▶ [THE DATA]
-=-=-
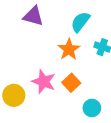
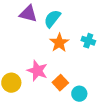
cyan semicircle: (80, 22) -> (52, 19), moved
orange square: (71, 83) -> (60, 83), moved

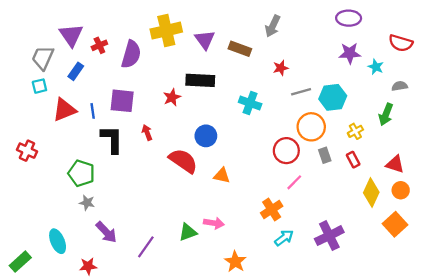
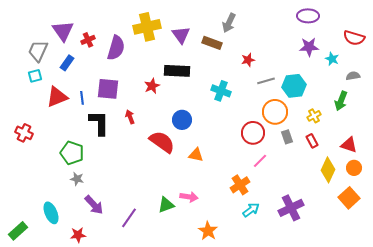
gray arrow: (273, 26) -> (229, 23), moved

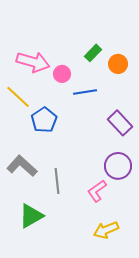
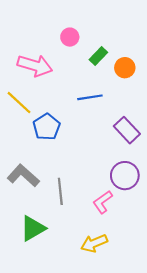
pink circle: (62, 74) -> (70, 37), moved
yellow arrow: (106, 230) -> (94, 243), moved

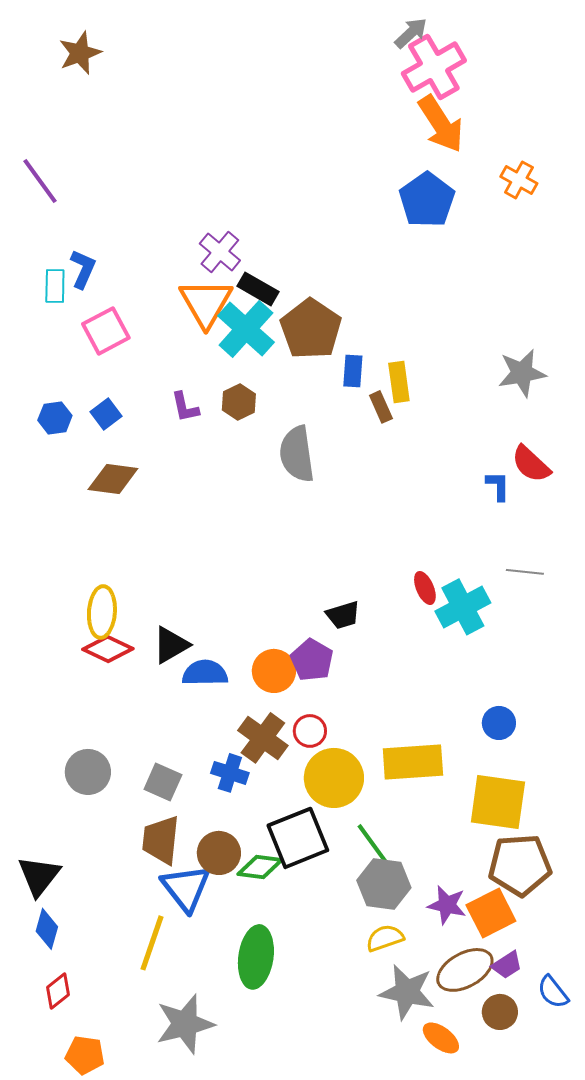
-=-=-
▶ [EXERCISE DIRECTIONS] Return all the material exactly, skipping pictures.

▶ [RESULT BELOW]
cyan semicircle: (80, 22) -> (52, 19), moved
orange square: (71, 83) -> (60, 83), moved

gray arrow: (273, 26) -> (229, 23), moved

pink circle: (62, 74) -> (70, 37), moved
yellow arrow: (106, 230) -> (94, 243), moved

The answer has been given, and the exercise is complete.